===== Records to process

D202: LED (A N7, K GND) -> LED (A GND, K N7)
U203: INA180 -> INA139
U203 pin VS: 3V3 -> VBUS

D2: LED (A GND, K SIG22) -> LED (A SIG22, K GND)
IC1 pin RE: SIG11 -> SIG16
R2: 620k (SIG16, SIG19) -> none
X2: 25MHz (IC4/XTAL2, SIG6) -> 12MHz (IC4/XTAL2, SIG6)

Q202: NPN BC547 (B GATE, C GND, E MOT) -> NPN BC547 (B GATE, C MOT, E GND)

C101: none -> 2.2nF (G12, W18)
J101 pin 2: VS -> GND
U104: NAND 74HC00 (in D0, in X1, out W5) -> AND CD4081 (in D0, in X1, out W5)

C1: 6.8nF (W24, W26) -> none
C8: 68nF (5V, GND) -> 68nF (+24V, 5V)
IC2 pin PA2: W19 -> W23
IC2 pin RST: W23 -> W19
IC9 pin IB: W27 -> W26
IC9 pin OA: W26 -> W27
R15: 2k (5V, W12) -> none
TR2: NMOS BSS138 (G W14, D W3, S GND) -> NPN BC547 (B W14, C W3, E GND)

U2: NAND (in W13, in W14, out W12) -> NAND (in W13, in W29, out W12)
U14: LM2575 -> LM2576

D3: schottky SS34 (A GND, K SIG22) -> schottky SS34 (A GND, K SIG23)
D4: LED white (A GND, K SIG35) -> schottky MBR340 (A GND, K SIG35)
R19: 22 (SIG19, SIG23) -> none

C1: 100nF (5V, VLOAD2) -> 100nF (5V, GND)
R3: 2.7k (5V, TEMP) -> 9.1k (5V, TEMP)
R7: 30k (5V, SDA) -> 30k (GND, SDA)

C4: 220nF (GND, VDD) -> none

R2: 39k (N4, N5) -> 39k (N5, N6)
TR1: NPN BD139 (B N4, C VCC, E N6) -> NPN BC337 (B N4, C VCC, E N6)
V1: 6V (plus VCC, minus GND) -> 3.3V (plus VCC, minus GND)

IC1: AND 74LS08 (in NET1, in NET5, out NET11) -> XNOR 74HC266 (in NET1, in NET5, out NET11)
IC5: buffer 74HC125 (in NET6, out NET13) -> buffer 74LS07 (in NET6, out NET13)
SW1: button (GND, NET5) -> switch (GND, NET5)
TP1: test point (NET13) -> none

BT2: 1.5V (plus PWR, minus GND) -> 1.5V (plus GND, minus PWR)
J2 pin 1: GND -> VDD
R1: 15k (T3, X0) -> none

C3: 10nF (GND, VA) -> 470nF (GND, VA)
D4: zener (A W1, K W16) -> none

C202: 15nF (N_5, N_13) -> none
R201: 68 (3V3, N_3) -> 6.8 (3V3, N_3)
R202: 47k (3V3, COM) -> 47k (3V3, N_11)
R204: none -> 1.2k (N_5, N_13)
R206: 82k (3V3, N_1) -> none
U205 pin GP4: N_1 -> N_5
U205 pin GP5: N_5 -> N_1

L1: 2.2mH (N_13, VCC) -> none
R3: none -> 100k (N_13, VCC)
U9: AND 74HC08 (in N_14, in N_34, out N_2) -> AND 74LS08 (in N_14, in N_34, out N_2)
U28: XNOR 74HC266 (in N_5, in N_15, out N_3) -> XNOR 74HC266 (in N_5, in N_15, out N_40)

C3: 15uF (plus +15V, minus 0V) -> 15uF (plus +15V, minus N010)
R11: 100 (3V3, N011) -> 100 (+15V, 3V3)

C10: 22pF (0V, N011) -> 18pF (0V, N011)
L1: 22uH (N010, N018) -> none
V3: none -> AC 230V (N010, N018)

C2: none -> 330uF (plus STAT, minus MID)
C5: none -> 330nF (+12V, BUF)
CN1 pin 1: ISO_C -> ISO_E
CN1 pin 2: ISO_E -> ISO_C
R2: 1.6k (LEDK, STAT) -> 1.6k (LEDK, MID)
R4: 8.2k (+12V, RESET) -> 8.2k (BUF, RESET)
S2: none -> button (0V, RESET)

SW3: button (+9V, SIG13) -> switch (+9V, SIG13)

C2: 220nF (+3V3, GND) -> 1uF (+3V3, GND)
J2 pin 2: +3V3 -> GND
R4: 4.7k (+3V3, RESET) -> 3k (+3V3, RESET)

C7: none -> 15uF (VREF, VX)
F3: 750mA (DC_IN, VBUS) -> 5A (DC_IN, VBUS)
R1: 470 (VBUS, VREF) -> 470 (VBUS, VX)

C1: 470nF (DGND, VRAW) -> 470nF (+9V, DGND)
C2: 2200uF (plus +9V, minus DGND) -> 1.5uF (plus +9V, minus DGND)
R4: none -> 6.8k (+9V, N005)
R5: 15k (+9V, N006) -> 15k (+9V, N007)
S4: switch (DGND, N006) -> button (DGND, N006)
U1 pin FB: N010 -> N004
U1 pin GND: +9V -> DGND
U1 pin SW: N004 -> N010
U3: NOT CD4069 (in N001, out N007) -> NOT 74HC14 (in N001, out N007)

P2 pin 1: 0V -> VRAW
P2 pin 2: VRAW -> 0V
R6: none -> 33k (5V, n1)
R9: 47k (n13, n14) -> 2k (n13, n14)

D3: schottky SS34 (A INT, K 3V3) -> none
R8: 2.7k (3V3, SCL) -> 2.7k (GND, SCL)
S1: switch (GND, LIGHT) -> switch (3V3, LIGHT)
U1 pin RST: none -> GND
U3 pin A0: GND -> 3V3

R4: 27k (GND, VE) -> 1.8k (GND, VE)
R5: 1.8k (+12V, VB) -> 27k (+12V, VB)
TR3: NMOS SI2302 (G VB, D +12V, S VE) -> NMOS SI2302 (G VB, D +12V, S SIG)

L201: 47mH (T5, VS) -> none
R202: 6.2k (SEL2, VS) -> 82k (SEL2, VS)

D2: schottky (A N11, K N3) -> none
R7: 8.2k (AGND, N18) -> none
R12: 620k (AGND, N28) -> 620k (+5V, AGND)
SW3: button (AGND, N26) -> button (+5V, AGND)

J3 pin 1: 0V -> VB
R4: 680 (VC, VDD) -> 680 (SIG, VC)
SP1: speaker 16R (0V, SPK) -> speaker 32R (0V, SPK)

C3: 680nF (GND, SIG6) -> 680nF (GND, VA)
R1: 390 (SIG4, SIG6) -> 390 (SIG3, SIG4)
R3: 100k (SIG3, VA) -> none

==========

* [Task prompt]:
Produce exactly the lines from the one containing "U1 pin RST: none -> GND" through the final line of the records above, both included, and no others.

* [Task answer]:
U1 pin RST: none -> GND
U3 pin A0: GND -> 3V3

R4: 27k (GND, VE) -> 1.8k (GND, VE)
R5: 1.8k (+12V, VB) -> 27k (+12V, VB)
TR3: NMOS SI2302 (G VB, D +12V, S VE) -> NMOS SI2302 (G VB, D +12V, S SIG)

L201: 47mH (T5, VS) -> none
R202: 6.2k (SEL2, VS) -> 82k (SEL2, VS)

D2: schottky (A N11, K N3) -> none
R7: 8.2k (AGND, N18) -> none
R12: 620k (AGND, N28) -> 620k (+5V, AGND)
SW3: button (AGND, N26) -> button (+5V, AGND)

J3 pin 1: 0V -> VB
R4: 680 (VC, VDD) -> 680 (SIG, VC)
SP1: speaker 16R (0V, SPK) -> speaker 32R (0V, SPK)

C3: 680nF (GND, SIG6) -> 680nF (GND, VA)
R1: 390 (SIG4, SIG6) -> 390 (SIG3, SIG4)
R3: 100k (SIG3, VA) -> none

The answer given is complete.